--- START OF The input ---

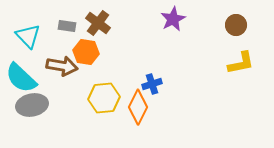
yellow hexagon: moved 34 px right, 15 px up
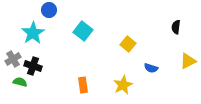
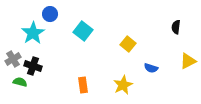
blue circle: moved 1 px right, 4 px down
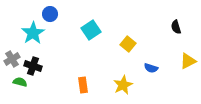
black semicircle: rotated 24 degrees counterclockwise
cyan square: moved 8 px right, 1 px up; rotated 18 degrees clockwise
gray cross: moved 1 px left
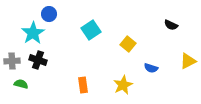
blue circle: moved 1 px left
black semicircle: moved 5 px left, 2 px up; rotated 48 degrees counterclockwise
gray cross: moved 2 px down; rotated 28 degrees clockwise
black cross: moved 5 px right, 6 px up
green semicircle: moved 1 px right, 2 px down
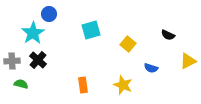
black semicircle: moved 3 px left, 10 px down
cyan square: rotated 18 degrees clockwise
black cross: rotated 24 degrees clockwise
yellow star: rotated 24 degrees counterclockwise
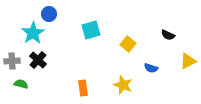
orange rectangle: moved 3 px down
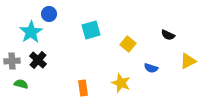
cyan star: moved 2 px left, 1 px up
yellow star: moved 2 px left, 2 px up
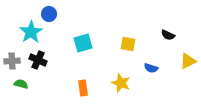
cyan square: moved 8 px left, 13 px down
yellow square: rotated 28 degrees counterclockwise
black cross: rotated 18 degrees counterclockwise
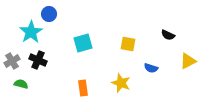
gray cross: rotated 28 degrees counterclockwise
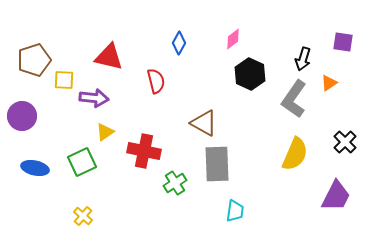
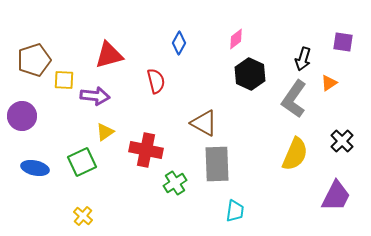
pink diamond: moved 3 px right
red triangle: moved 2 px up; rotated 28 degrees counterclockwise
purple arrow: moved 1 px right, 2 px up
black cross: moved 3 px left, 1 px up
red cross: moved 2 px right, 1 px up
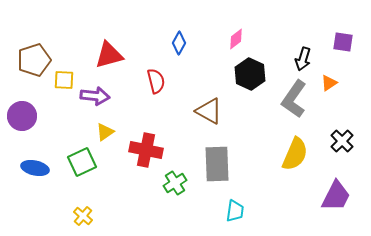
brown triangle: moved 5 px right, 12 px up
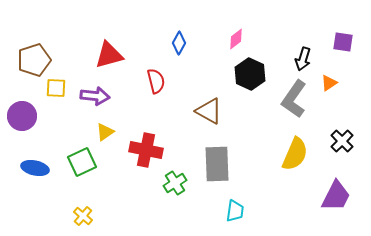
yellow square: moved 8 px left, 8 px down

--- END OF The input ---

Extract every line of the material above verbatim and in its original order, leaving out the pictures.

Solution for this exercise:
yellow hexagon: moved 34 px right, 15 px up
blue circle: moved 1 px right, 4 px down
black semicircle: rotated 24 degrees counterclockwise
cyan square: moved 8 px right, 1 px up; rotated 18 degrees clockwise
gray cross: moved 1 px left
blue circle: moved 1 px left
black semicircle: moved 5 px left, 2 px up; rotated 48 degrees counterclockwise
gray cross: moved 2 px down; rotated 28 degrees clockwise
black cross: moved 5 px right, 6 px up
green semicircle: moved 1 px right, 2 px down
black semicircle: moved 3 px left, 10 px down
cyan square: rotated 18 degrees clockwise
black cross: rotated 24 degrees clockwise
yellow star: rotated 24 degrees counterclockwise
orange rectangle: moved 3 px down
cyan star: moved 2 px left, 1 px up
yellow star: moved 2 px left, 2 px up
cyan square: moved 8 px left, 13 px down
yellow square: rotated 28 degrees counterclockwise
black cross: rotated 18 degrees counterclockwise
gray cross: rotated 28 degrees counterclockwise
pink diamond: moved 3 px right
red triangle: moved 2 px up; rotated 28 degrees counterclockwise
purple arrow: moved 1 px right, 2 px up
black cross: moved 3 px left, 1 px up
red cross: moved 2 px right, 1 px up
brown triangle: moved 5 px right, 12 px up
yellow square: moved 8 px left, 8 px down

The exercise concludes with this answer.